▶ **What to produce**: The expected output is the complete data, reproduced exactly.

▶ **Data to examine**:
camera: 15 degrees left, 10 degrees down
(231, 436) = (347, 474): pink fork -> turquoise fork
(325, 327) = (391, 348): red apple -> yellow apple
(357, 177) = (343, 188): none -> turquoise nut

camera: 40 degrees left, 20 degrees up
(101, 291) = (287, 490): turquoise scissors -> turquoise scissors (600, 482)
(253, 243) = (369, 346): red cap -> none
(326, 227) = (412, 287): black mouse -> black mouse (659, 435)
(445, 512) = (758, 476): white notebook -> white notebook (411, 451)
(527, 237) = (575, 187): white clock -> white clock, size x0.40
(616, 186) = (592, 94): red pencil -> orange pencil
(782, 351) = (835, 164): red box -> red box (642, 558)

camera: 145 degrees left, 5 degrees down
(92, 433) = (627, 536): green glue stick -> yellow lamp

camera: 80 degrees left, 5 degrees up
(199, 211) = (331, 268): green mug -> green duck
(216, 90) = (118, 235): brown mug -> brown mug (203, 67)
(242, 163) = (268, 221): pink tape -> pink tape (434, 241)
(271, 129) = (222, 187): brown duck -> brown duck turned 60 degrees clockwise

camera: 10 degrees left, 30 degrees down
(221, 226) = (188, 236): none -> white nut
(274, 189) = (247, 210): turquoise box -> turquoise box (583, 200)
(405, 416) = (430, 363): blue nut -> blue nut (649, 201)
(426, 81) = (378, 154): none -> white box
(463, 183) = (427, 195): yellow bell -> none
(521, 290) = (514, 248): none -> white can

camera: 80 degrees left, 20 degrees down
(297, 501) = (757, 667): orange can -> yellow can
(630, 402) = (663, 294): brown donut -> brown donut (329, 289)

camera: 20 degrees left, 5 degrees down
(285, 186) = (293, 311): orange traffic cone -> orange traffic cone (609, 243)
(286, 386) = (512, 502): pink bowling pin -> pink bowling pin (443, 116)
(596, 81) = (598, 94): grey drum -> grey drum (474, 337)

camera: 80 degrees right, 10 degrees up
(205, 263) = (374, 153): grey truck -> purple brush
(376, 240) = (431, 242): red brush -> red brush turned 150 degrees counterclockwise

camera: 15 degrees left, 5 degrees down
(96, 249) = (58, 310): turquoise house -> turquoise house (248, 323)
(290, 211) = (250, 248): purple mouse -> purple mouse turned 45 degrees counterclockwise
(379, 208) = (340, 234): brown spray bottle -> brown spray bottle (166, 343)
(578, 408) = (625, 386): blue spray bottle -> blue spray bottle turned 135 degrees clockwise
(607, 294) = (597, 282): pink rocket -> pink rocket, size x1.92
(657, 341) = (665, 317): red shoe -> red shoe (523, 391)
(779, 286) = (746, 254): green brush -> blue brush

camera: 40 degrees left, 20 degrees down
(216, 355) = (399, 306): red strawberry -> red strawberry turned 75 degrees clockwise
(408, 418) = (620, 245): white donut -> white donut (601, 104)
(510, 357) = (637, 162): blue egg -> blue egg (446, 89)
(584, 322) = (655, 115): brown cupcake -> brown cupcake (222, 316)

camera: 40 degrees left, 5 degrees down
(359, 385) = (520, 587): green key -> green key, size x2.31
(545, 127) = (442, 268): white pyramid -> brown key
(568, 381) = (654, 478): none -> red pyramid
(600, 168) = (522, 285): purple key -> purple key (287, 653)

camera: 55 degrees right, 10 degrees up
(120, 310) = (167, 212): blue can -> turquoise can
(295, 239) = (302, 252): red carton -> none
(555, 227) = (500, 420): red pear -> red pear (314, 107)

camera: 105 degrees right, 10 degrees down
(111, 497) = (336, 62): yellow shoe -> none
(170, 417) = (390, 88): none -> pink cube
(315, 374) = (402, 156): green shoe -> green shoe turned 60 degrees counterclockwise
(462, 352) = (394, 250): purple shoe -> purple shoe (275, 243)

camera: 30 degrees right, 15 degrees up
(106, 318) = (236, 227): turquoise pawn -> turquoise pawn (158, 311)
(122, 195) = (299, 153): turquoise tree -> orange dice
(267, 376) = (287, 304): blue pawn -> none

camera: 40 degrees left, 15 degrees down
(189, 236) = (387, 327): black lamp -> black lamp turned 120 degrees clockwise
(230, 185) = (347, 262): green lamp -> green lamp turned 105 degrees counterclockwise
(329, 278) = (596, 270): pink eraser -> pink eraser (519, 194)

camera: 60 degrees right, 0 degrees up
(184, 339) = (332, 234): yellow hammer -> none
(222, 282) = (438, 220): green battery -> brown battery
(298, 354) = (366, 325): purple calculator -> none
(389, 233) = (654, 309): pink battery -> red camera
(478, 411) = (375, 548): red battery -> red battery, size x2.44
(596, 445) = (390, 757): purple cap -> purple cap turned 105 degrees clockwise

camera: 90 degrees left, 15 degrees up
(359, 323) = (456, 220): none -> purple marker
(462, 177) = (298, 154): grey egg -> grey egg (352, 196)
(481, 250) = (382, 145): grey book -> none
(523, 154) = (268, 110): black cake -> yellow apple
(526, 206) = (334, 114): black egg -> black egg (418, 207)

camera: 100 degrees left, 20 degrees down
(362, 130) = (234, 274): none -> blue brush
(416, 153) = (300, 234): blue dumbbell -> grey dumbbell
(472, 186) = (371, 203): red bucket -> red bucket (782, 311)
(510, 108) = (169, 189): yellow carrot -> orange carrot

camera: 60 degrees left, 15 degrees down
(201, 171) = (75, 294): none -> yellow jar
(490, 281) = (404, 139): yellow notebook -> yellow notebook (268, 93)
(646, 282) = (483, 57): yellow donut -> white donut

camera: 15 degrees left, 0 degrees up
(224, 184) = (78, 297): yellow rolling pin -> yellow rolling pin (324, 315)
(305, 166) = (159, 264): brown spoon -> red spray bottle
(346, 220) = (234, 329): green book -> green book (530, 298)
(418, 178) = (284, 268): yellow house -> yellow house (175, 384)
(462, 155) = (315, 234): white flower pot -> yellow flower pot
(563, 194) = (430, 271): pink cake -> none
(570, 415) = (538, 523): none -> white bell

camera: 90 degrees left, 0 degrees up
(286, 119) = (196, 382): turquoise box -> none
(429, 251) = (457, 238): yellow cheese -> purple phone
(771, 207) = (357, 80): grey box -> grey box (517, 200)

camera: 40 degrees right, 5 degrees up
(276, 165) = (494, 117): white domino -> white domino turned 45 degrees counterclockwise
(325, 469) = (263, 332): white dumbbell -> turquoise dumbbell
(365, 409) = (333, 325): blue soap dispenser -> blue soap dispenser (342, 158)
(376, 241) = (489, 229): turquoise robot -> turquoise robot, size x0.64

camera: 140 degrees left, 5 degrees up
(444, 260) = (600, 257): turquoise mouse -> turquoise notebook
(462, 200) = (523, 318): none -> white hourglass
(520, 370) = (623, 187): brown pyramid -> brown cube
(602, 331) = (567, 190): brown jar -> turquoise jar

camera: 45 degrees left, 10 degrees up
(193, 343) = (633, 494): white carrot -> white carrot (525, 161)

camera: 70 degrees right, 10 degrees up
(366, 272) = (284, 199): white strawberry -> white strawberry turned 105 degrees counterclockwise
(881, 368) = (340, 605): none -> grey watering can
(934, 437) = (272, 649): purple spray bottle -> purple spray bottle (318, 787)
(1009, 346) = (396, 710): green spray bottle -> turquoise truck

▶ **Result below**:
camera: 15 degrees left, 10 degrees down
(231, 436) = (347, 474): pink fork -> turquoise fork
(325, 327) = (391, 348): red apple -> yellow apple
(357, 177) = (343, 188): none -> turquoise nut

camera: 40 degrees left, 20 degrees up
(101, 291) = (287, 490): turquoise scissors -> turquoise scissors (600, 482)
(253, 243) = (369, 346): red cap -> none
(326, 227) = (412, 287): black mouse -> black mouse (659, 435)
(445, 512) = (758, 476): white notebook -> white notebook (411, 451)
(527, 237) = (575, 187): white clock -> white clock, size x0.40
(616, 186) = (592, 94): red pencil -> orange pencil
(782, 351) = (835, 164): red box -> red box (642, 558)

camera: 145 degrees left, 5 degrees down
(92, 433) = (627, 536): green glue stick -> yellow lamp

camera: 80 degrees left, 5 degrees up
(199, 211) = (331, 268): green mug -> green duck
(216, 90) = (118, 235): brown mug -> brown mug (203, 67)
(242, 163) = (268, 221): pink tape -> pink tape (434, 241)
(271, 129) = (222, 187): brown duck -> brown duck turned 60 degrees clockwise

camera: 10 degrees left, 30 degrees down
(221, 226) = (188, 236): none -> white nut
(274, 189) = (247, 210): turquoise box -> turquoise box (583, 200)
(405, 416) = (430, 363): blue nut -> blue nut (649, 201)
(426, 81) = (378, 154): none -> white box
(463, 183) = (427, 195): yellow bell -> none
(521, 290) = (514, 248): none -> white can

camera: 80 degrees left, 20 degrees down
(297, 501) = (757, 667): orange can -> yellow can
(630, 402) = (663, 294): brown donut -> brown donut (329, 289)

camera: 20 degrees left, 5 degrees down
(285, 186) = (293, 311): orange traffic cone -> orange traffic cone (609, 243)
(286, 386) = (512, 502): pink bowling pin -> pink bowling pin (443, 116)
(596, 81) = (598, 94): grey drum -> grey drum (474, 337)

camera: 80 degrees right, 10 degrees up
(205, 263) = (374, 153): grey truck -> purple brush
(376, 240) = (431, 242): red brush -> red brush turned 150 degrees counterclockwise

camera: 15 degrees left, 5 degrees down
(96, 249) = (58, 310): turquoise house -> turquoise house (248, 323)
(290, 211) = (250, 248): purple mouse -> purple mouse turned 45 degrees counterclockwise
(379, 208) = (340, 234): brown spray bottle -> brown spray bottle (166, 343)
(578, 408) = (625, 386): blue spray bottle -> blue spray bottle turned 135 degrees clockwise
(607, 294) = (597, 282): pink rocket -> pink rocket, size x1.92
(657, 341) = (665, 317): red shoe -> red shoe (523, 391)
(779, 286) = (746, 254): green brush -> blue brush

camera: 40 degrees left, 20 degrees down
(216, 355) = (399, 306): red strawberry -> red strawberry turned 75 degrees clockwise
(408, 418) = (620, 245): white donut -> white donut (601, 104)
(510, 357) = (637, 162): blue egg -> blue egg (446, 89)
(584, 322) = (655, 115): brown cupcake -> brown cupcake (222, 316)

camera: 40 degrees left, 5 degrees down
(359, 385) = (520, 587): green key -> green key, size x2.31
(545, 127) = (442, 268): white pyramid -> brown key
(568, 381) = (654, 478): none -> red pyramid
(600, 168) = (522, 285): purple key -> purple key (287, 653)

camera: 55 degrees right, 10 degrees up
(120, 310) = (167, 212): blue can -> turquoise can
(295, 239) = (302, 252): red carton -> none
(555, 227) = (500, 420): red pear -> red pear (314, 107)

camera: 105 degrees right, 10 degrees down
(111, 497) = (336, 62): yellow shoe -> none
(170, 417) = (390, 88): none -> pink cube
(315, 374) = (402, 156): green shoe -> green shoe turned 60 degrees counterclockwise
(462, 352) = (394, 250): purple shoe -> purple shoe (275, 243)

camera: 30 degrees right, 15 degrees up
(106, 318) = (236, 227): turquoise pawn -> turquoise pawn (158, 311)
(122, 195) = (299, 153): turquoise tree -> orange dice
(267, 376) = (287, 304): blue pawn -> none

camera: 40 degrees left, 15 degrees down
(189, 236) = (387, 327): black lamp -> black lamp turned 120 degrees clockwise
(230, 185) = (347, 262): green lamp -> green lamp turned 105 degrees counterclockwise
(329, 278) = (596, 270): pink eraser -> pink eraser (519, 194)

camera: 60 degrees right, 0 degrees up
(184, 339) = (332, 234): yellow hammer -> none
(222, 282) = (438, 220): green battery -> brown battery
(298, 354) = (366, 325): purple calculator -> none
(389, 233) = (654, 309): pink battery -> red camera
(478, 411) = (375, 548): red battery -> red battery, size x2.44
(596, 445) = (390, 757): purple cap -> purple cap turned 105 degrees clockwise

camera: 90 degrees left, 15 degrees up
(359, 323) = (456, 220): none -> purple marker
(462, 177) = (298, 154): grey egg -> grey egg (352, 196)
(481, 250) = (382, 145): grey book -> none
(523, 154) = (268, 110): black cake -> yellow apple
(526, 206) = (334, 114): black egg -> black egg (418, 207)

camera: 100 degrees left, 20 degrees down
(362, 130) = (234, 274): none -> blue brush
(416, 153) = (300, 234): blue dumbbell -> grey dumbbell
(472, 186) = (371, 203): red bucket -> red bucket (782, 311)
(510, 108) = (169, 189): yellow carrot -> orange carrot

camera: 60 degrees left, 15 degrees down
(201, 171) = (75, 294): none -> yellow jar
(490, 281) = (404, 139): yellow notebook -> yellow notebook (268, 93)
(646, 282) = (483, 57): yellow donut -> white donut

camera: 15 degrees left, 0 degrees up
(224, 184) = (78, 297): yellow rolling pin -> yellow rolling pin (324, 315)
(305, 166) = (159, 264): brown spoon -> red spray bottle
(346, 220) = (234, 329): green book -> green book (530, 298)
(418, 178) = (284, 268): yellow house -> yellow house (175, 384)
(462, 155) = (315, 234): white flower pot -> yellow flower pot
(563, 194) = (430, 271): pink cake -> none
(570, 415) = (538, 523): none -> white bell

camera: 90 degrees left, 0 degrees up
(286, 119) = (196, 382): turquoise box -> none
(429, 251) = (457, 238): yellow cheese -> purple phone
(771, 207) = (357, 80): grey box -> grey box (517, 200)

camera: 40 degrees right, 5 degrees up
(276, 165) = (494, 117): white domino -> white domino turned 45 degrees counterclockwise
(325, 469) = (263, 332): white dumbbell -> turquoise dumbbell
(365, 409) = (333, 325): blue soap dispenser -> blue soap dispenser (342, 158)
(376, 241) = (489, 229): turquoise robot -> turquoise robot, size x0.64

camera: 140 degrees left, 5 degrees up
(444, 260) = (600, 257): turquoise mouse -> turquoise notebook
(462, 200) = (523, 318): none -> white hourglass
(520, 370) = (623, 187): brown pyramid -> brown cube
(602, 331) = (567, 190): brown jar -> turquoise jar

camera: 45 degrees left, 10 degrees up
(193, 343) = (633, 494): white carrot -> white carrot (525, 161)

camera: 70 degrees right, 10 degrees up
(366, 272) = (284, 199): white strawberry -> white strawberry turned 105 degrees counterclockwise
(881, 368) = (340, 605): none -> grey watering can
(934, 437) = (272, 649): purple spray bottle -> purple spray bottle (318, 787)
(1009, 346) = (396, 710): green spray bottle -> turquoise truck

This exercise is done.